*What is needed*: Write out again the lines from the line with "R4: 3.3k (0V, SENS) -> 3.3k (0V, EXP)" up to and including the line with "C1: 470uF (plus", exactly as they stand below, and skip any picture.

### Provided data

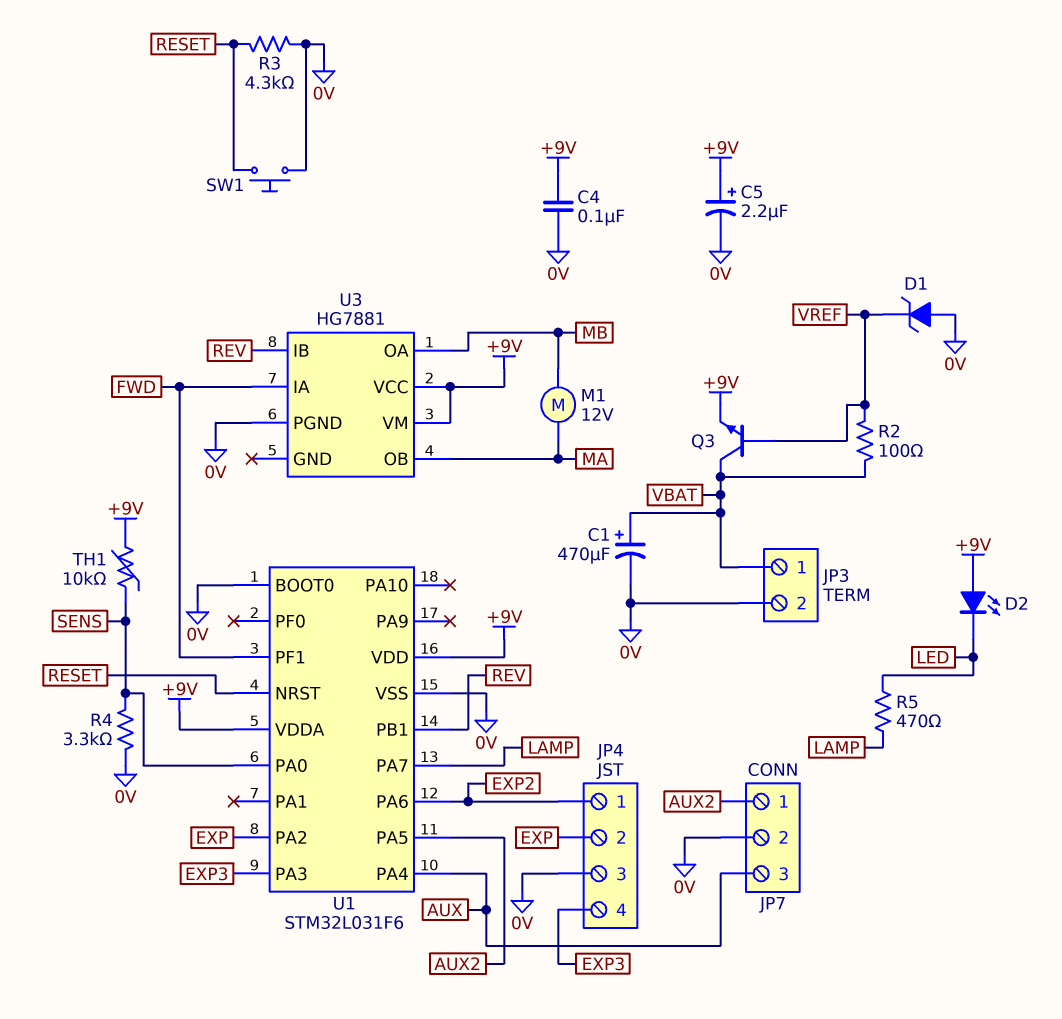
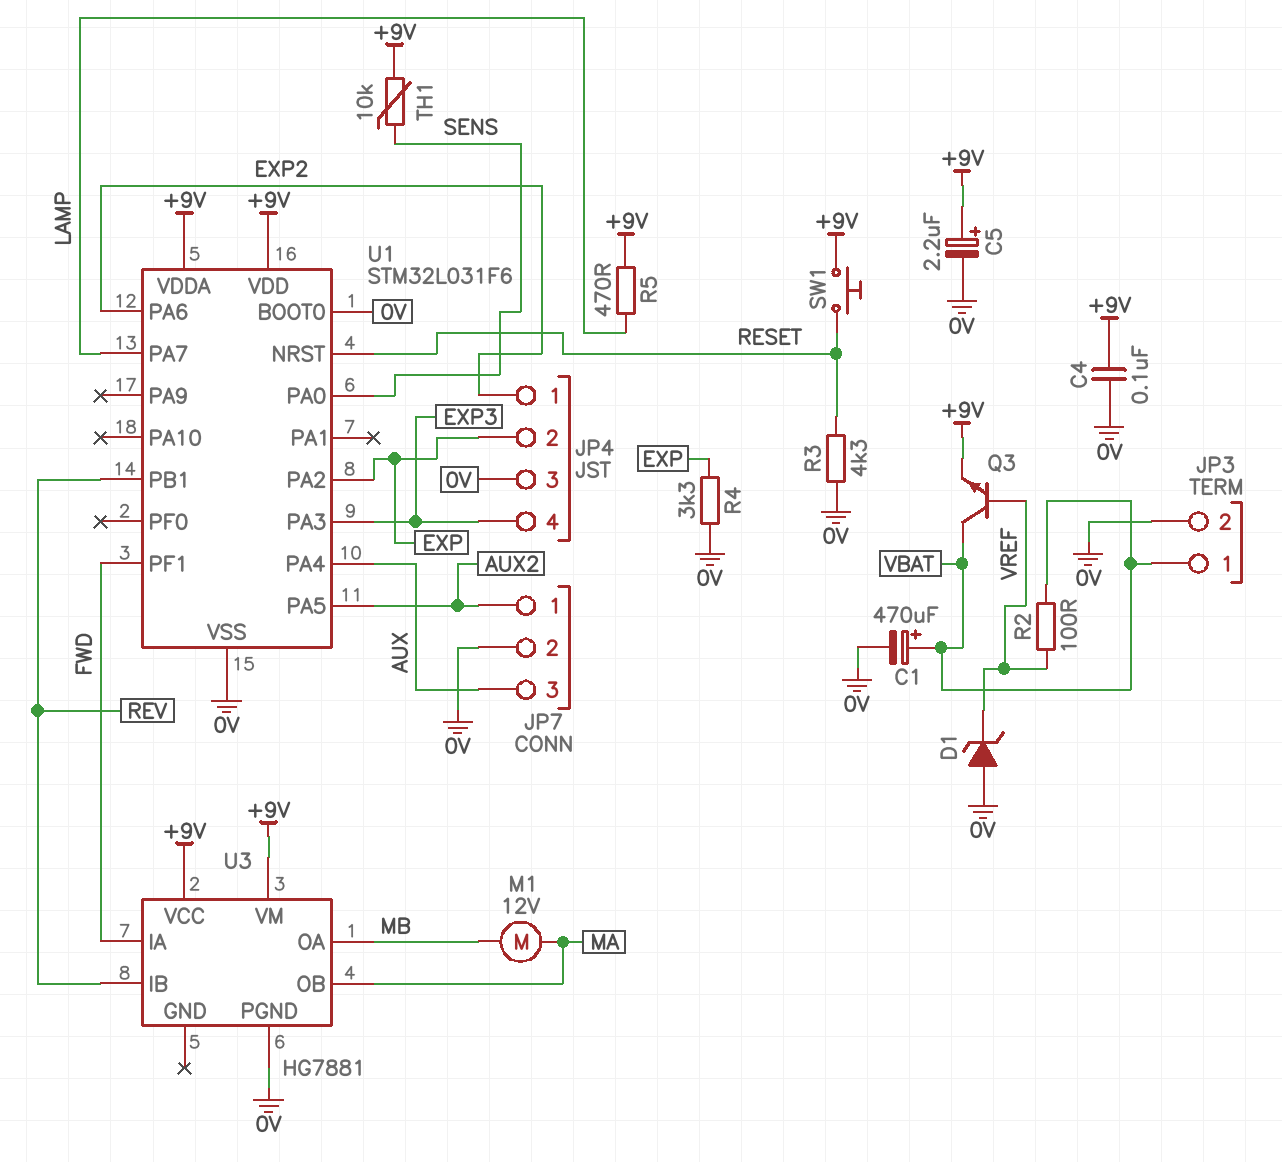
D2: LED (A +9V, K LED) -> none
R4: 3.3k (0V, SENS) -> 3.3k (0V, EXP)
R5: 470 (LAMP, LED) -> 470 (+9V, LAMP)
SW1: button (0V, RESET) -> button (+9V, RESET)

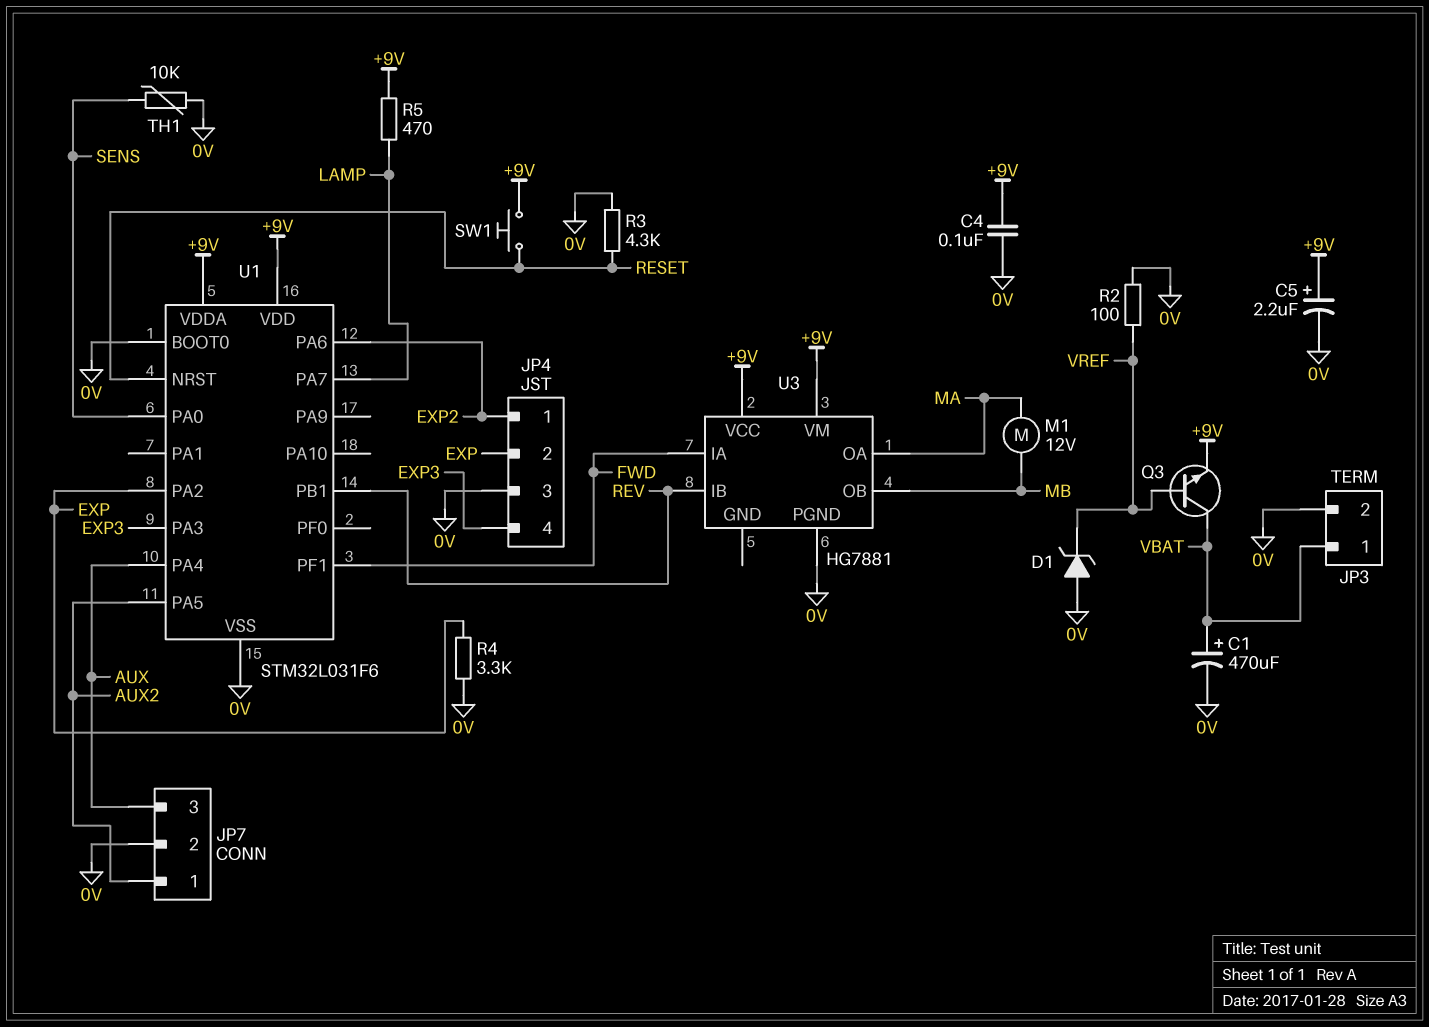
R2: 100 (VBAT, VREF) -> 100 (0V, VREF)
TH1: 10k (+9V, SENS) -> 10k (0V, SENS)
U3 pin OA: MB -> MA
U3 pin OB: MA -> MB

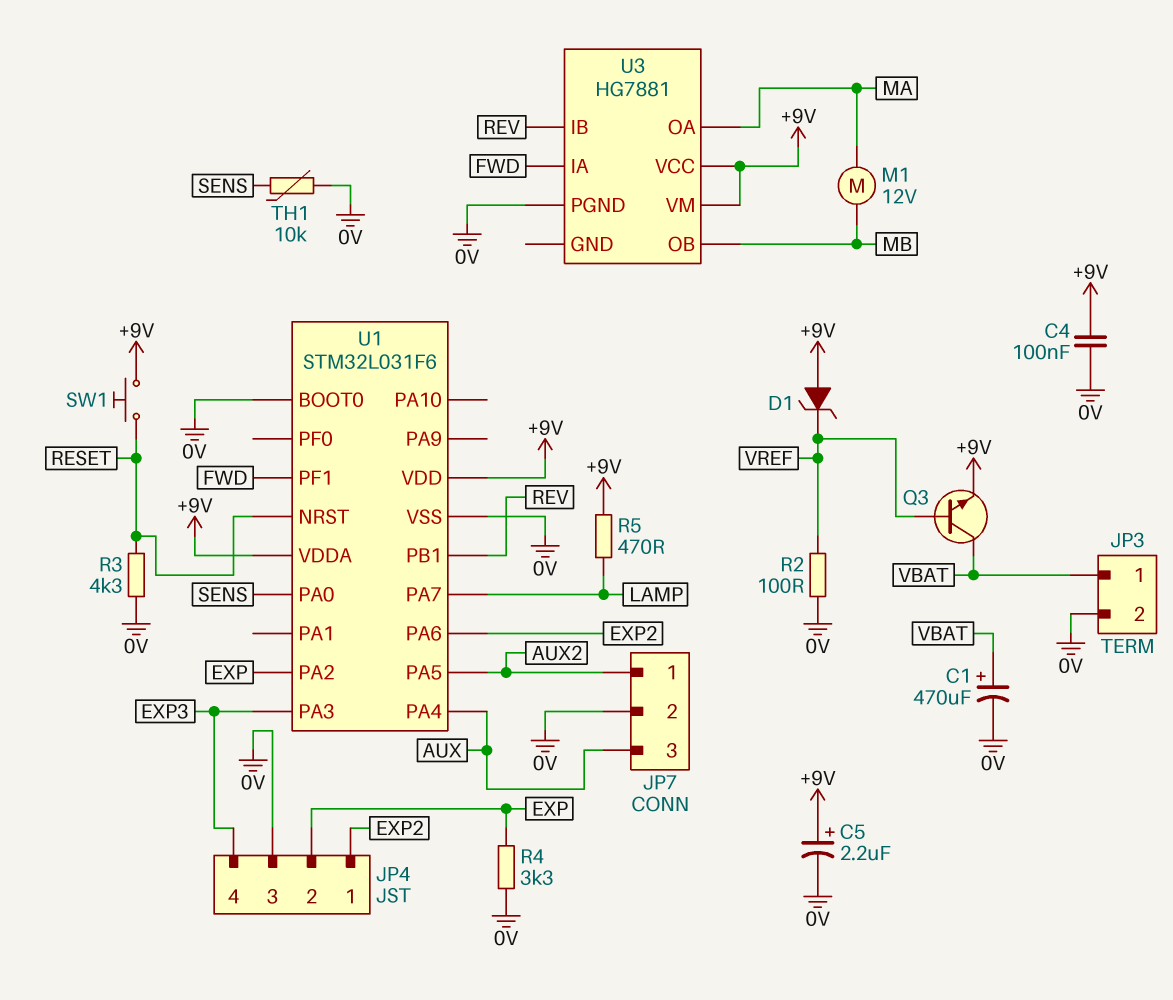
D1: zener (A 0V, K VREF) -> zener (A +9V, K VREF)

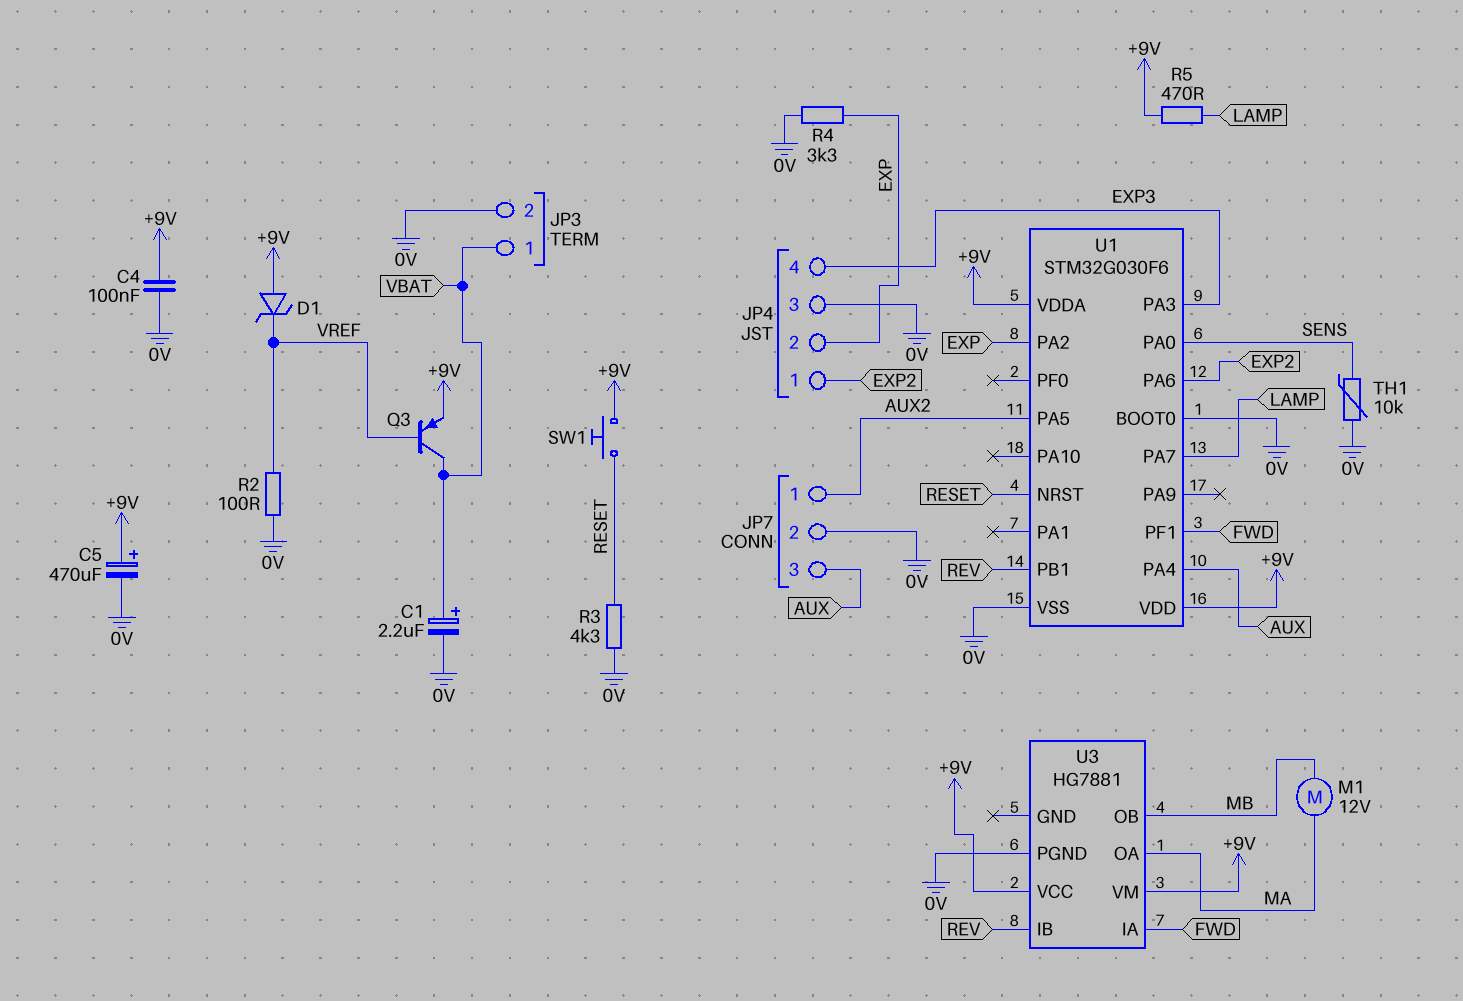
C1: 470uF (plus VBAT, minus 0V) -> 2.2uF (plus VBAT, minus 0V)
C5: 2.2uF (plus +9V, minus 0V) -> 470uF (plus +9V, minus 0V)
Q3: NPN (B VREF, C VBAT, E +9V) -> PNP (B VREF, C VBAT, E +9V)
U1: STM32L031F6 -> STM32G030F6

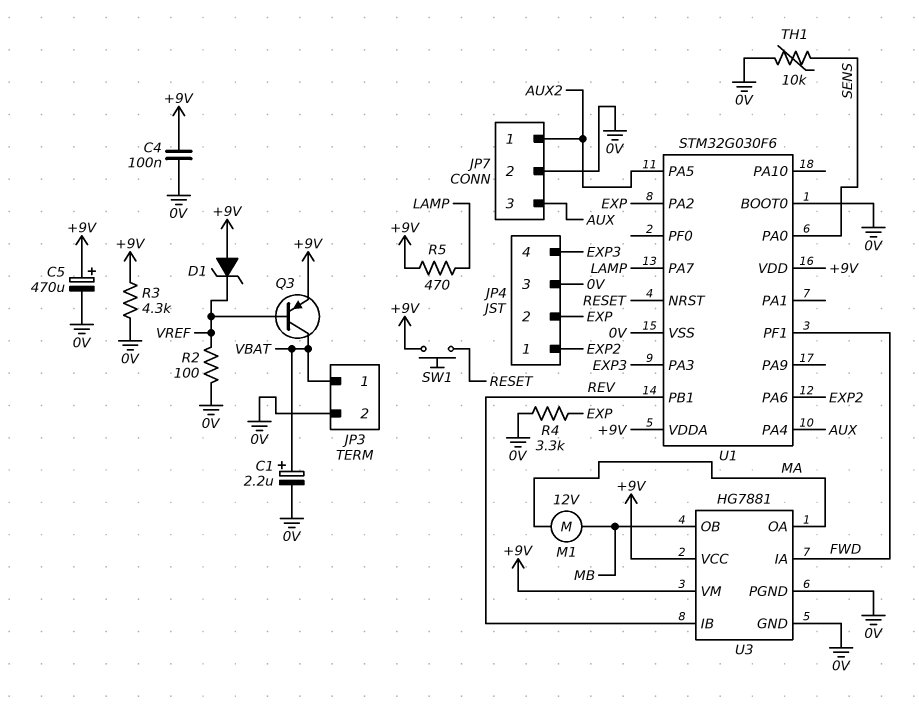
R3: 4.3k (0V, RESET) -> 4.3k (+9V, 0V)
U3 pin GND: none -> 0V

######

*Problem solution*:
R4: 3.3k (0V, SENS) -> 3.3k (0V, EXP)
R5: 470 (LAMP, LED) -> 470 (+9V, LAMP)
SW1: button (0V, RESET) -> button (+9V, RESET)

R2: 100 (VBAT, VREF) -> 100 (0V, VREF)
TH1: 10k (+9V, SENS) -> 10k (0V, SENS)
U3 pin OA: MB -> MA
U3 pin OB: MA -> MB

D1: zener (A 0V, K VREF) -> zener (A +9V, K VREF)

C1: 470uF (plus VBAT, minus 0V) -> 2.2uF (plus VBAT, minus 0V)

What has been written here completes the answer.